§ **ABOUT THIS TASK**
Lines before the one with "brown brick C6:E6" are left out; return that line and all that follow it, exactly, through the end of the data.
►
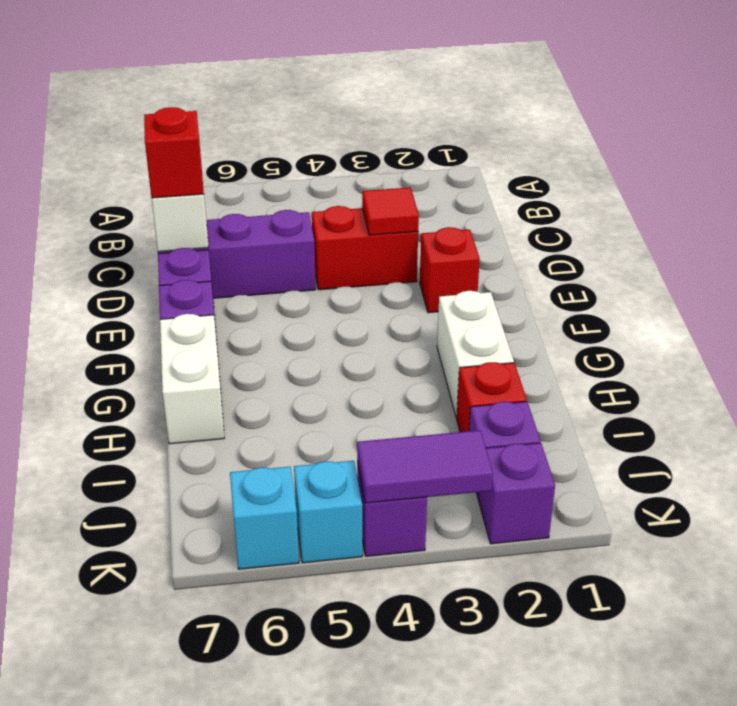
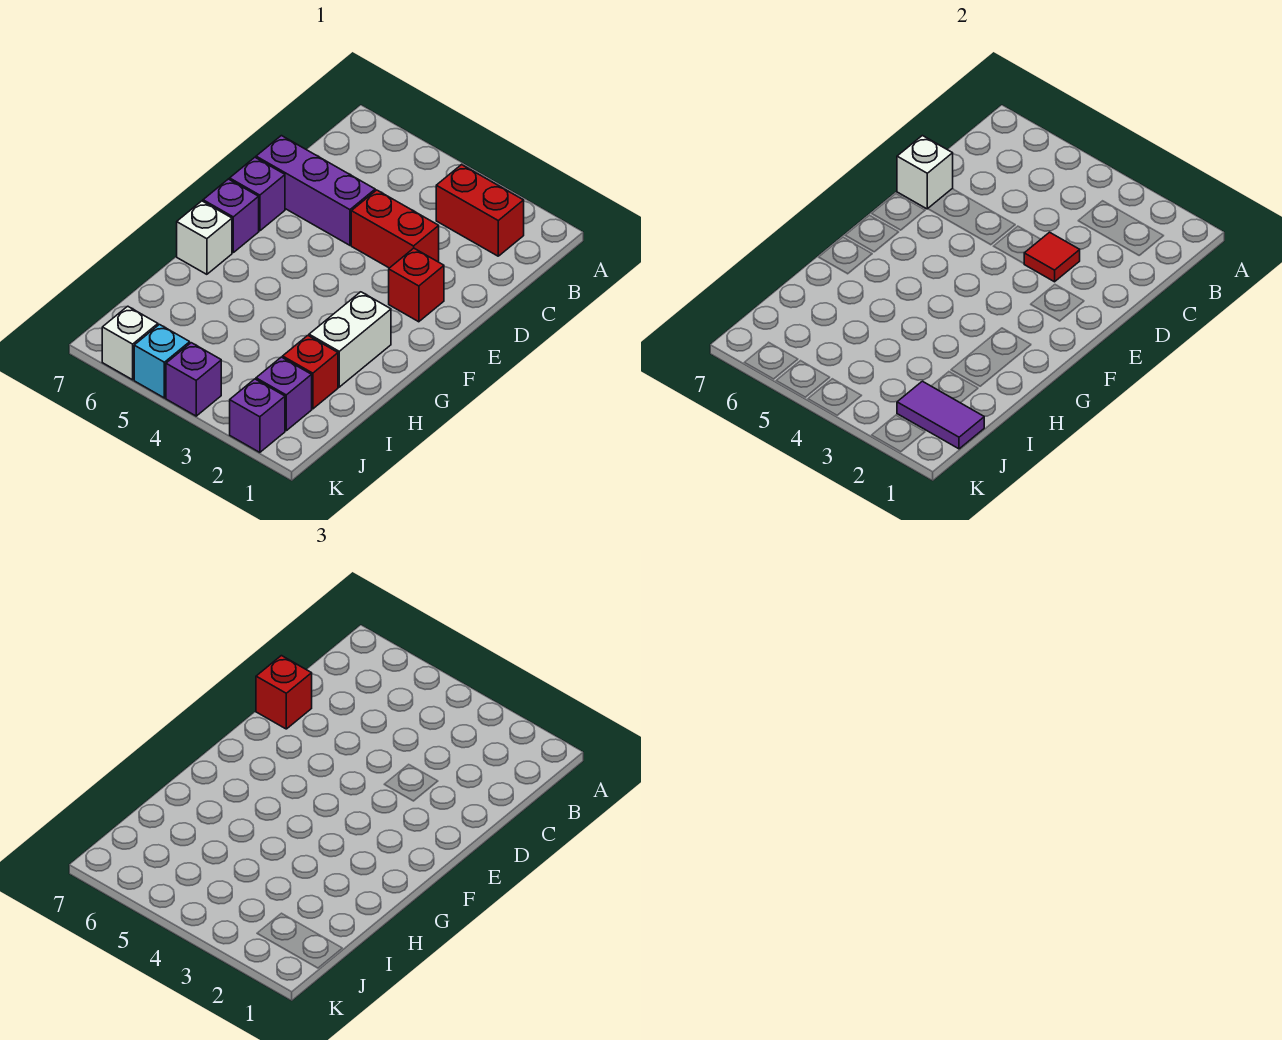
none -> red brick B2:B3 level 1
white brick G7:H7 level 1 -> white brick G7 level 1
purple tile K3:K4 level 2 -> purple tile J1:J2 level 2
cyan brick K6 level 1 -> white brick K6 level 1

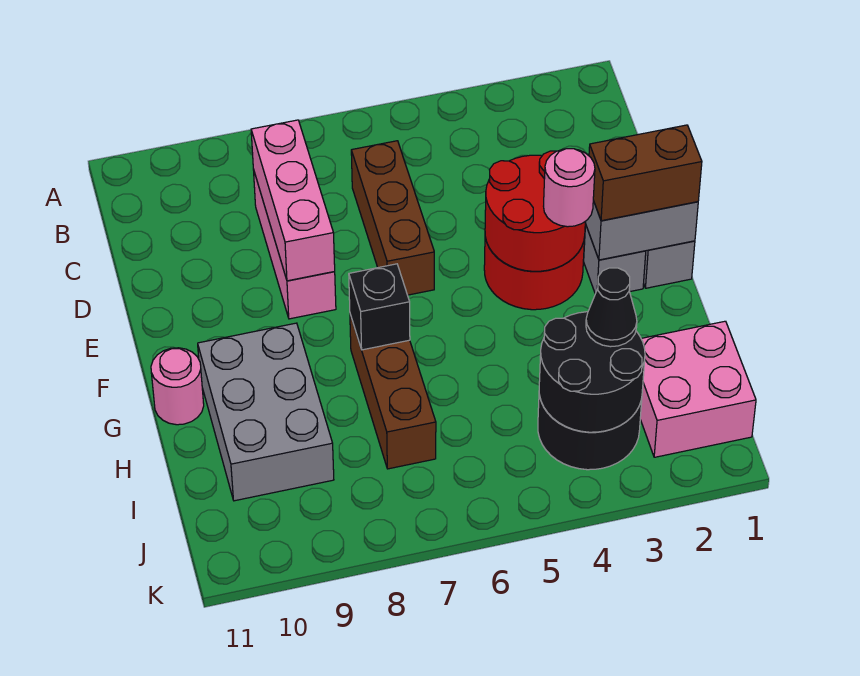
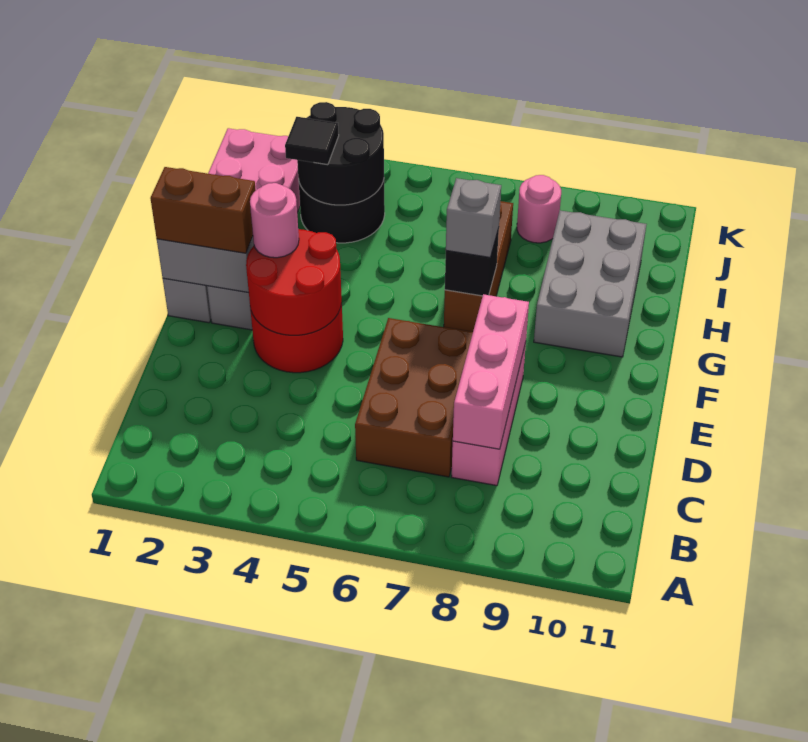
brown brick C6:E6 level 1 -> brown brick C6:E7 level 1
none -> grey brick G7 level 3
pink round brick G11 level 1 -> pink round brick J8 level 1
black cone I3 level 3 -> black tile I3 level 3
◄
§ **ANSWER BOX**
brown brick C6:E6 level 1 -> brown brick C6:E7 level 1
none -> grey brick G7 level 3
pink round brick G11 level 1 -> pink round brick J8 level 1
black cone I3 level 3 -> black tile I3 level 3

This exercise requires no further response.